::: Recorded data :::

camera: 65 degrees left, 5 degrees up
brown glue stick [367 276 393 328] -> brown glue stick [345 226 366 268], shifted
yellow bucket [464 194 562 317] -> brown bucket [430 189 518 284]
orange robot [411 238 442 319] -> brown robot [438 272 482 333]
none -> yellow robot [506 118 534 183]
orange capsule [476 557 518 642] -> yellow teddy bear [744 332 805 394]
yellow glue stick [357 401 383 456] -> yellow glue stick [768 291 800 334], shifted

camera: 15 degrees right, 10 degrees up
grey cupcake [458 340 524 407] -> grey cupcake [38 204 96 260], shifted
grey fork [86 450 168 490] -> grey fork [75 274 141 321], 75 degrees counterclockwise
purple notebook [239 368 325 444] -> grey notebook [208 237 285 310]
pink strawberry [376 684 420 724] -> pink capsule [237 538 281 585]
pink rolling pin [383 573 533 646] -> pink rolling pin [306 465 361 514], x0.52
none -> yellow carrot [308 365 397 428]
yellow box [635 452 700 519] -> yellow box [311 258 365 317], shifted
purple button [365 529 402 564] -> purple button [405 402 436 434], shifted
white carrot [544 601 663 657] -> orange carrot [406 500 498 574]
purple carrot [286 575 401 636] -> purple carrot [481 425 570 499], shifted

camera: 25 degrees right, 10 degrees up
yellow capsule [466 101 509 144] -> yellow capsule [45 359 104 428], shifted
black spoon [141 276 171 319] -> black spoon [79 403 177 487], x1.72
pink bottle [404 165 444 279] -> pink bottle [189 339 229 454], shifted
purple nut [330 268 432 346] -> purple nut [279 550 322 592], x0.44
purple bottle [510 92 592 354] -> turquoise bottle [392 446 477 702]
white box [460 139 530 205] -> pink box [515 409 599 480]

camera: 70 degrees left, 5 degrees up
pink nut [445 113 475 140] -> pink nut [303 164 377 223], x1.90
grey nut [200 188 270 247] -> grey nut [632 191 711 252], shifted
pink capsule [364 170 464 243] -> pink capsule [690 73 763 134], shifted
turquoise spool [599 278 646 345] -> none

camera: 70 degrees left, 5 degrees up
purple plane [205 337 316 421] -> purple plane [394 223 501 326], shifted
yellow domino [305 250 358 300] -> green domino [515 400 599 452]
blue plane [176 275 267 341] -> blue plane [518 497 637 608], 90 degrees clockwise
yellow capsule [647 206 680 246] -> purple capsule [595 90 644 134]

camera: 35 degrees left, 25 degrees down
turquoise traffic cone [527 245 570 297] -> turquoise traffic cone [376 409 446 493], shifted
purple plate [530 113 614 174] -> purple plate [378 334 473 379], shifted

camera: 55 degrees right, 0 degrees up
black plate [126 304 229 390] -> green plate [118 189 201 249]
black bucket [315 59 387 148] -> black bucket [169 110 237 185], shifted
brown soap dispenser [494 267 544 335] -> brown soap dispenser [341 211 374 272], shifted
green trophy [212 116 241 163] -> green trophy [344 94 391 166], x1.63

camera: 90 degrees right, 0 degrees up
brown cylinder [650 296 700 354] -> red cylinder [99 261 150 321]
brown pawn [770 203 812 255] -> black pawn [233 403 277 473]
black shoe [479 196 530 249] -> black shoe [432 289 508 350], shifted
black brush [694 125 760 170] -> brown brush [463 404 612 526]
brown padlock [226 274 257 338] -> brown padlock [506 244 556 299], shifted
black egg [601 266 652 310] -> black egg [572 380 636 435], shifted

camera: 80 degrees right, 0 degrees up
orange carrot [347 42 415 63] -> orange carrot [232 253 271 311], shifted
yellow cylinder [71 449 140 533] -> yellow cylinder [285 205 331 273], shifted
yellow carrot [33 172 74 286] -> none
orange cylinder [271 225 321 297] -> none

:::

_Work to complete_.
Please output only the lines from the first line of the entries through the line with "orange capsule [476", both included, exactly as written.

_Written reply_.
camera: 65 degrees left, 5 degrees up
brown glue stick [367 276 393 328] -> brown glue stick [345 226 366 268], shifted
yellow bucket [464 194 562 317] -> brown bucket [430 189 518 284]
orange robot [411 238 442 319] -> brown robot [438 272 482 333]
none -> yellow robot [506 118 534 183]
orange capsule [476 557 518 642] -> yellow teddy bear [744 332 805 394]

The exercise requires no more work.